■ Records supplied ■
- - -
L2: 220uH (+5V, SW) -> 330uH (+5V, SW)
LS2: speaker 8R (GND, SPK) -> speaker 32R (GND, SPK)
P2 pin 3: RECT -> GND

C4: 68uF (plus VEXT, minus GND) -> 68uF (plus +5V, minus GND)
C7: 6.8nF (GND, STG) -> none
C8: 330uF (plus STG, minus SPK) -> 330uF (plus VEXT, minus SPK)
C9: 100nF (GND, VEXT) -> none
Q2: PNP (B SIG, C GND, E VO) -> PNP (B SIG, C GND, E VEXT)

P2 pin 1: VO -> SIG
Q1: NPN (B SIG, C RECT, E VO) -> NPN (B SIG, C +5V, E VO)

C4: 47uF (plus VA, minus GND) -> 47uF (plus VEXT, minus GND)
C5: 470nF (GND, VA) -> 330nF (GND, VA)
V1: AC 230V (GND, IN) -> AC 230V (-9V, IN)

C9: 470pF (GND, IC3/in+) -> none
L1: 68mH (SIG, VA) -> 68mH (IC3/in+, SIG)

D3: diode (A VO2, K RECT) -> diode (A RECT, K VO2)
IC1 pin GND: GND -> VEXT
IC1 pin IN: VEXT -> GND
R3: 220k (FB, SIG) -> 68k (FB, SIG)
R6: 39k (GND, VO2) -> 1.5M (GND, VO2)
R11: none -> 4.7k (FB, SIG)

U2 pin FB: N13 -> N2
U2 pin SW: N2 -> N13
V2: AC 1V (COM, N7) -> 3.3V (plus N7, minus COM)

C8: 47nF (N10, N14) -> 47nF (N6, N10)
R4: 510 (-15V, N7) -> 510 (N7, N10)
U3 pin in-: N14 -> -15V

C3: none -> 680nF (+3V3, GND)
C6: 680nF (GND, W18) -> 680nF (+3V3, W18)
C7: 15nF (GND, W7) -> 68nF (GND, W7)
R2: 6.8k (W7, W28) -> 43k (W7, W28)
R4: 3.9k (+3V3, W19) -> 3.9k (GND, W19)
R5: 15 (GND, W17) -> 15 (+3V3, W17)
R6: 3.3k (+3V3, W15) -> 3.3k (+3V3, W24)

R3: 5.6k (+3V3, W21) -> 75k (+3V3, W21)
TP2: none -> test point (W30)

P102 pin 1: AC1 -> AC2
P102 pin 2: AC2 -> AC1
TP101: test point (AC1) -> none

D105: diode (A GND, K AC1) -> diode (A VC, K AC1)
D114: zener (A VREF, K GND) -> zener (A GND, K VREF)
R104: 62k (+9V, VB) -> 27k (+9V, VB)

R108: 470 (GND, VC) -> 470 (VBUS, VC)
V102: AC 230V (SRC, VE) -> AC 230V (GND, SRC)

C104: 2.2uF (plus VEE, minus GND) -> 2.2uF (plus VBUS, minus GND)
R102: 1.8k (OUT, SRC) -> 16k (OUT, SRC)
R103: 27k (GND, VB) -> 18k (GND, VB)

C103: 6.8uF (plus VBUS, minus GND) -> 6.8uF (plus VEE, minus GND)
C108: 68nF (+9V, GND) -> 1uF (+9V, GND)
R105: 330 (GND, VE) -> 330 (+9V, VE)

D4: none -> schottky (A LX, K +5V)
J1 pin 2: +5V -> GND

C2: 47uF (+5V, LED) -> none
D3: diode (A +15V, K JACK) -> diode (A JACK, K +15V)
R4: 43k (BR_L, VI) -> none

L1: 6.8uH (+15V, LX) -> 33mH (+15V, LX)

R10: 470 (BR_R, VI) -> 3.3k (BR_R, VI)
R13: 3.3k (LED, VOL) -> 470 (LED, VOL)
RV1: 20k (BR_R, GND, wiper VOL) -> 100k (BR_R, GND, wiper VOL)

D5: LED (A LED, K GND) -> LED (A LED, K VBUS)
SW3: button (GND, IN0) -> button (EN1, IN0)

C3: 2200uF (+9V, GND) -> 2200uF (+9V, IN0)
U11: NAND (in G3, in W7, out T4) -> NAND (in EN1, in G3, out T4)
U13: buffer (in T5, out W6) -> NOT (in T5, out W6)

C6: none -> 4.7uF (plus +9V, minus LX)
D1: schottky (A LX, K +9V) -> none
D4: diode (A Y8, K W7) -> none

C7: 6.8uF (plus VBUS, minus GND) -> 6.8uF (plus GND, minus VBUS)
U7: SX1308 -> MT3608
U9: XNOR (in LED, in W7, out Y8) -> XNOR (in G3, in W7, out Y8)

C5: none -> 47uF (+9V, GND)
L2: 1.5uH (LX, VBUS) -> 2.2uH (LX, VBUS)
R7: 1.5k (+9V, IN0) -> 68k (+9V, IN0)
- - -
■ Task item ■
In the listing above, find the line containing "C8: 47nF (N10, N14) -> 47nF (N6, N10)" and the line containing "R108: 470 (GND, VC) -> 470 (VBUS, VC)", then quote both, plus every line between them, exactly as written.

■ Solved problem ■
C8: 47nF (N10, N14) -> 47nF (N6, N10)
R4: 510 (-15V, N7) -> 510 (N7, N10)
U3 pin in-: N14 -> -15V

C3: none -> 680nF (+3V3, GND)
C6: 680nF (GND, W18) -> 680nF (+3V3, W18)
C7: 15nF (GND, W7) -> 68nF (GND, W7)
R2: 6.8k (W7, W28) -> 43k (W7, W28)
R4: 3.9k (+3V3, W19) -> 3.9k (GND, W19)
R5: 15 (GND, W17) -> 15 (+3V3, W17)
R6: 3.3k (+3V3, W15) -> 3.3k (+3V3, W24)

R3: 5.6k (+3V3, W21) -> 75k (+3V3, W21)
TP2: none -> test point (W30)

P102 pin 1: AC1 -> AC2
P102 pin 2: AC2 -> AC1
TP101: test point (AC1) -> none

D105: diode (A GND, K AC1) -> diode (A VC, K AC1)
D114: zener (A VREF, K GND) -> zener (A GND, K VREF)
R104: 62k (+9V, VB) -> 27k (+9V, VB)

R108: 470 (GND, VC) -> 470 (VBUS, VC)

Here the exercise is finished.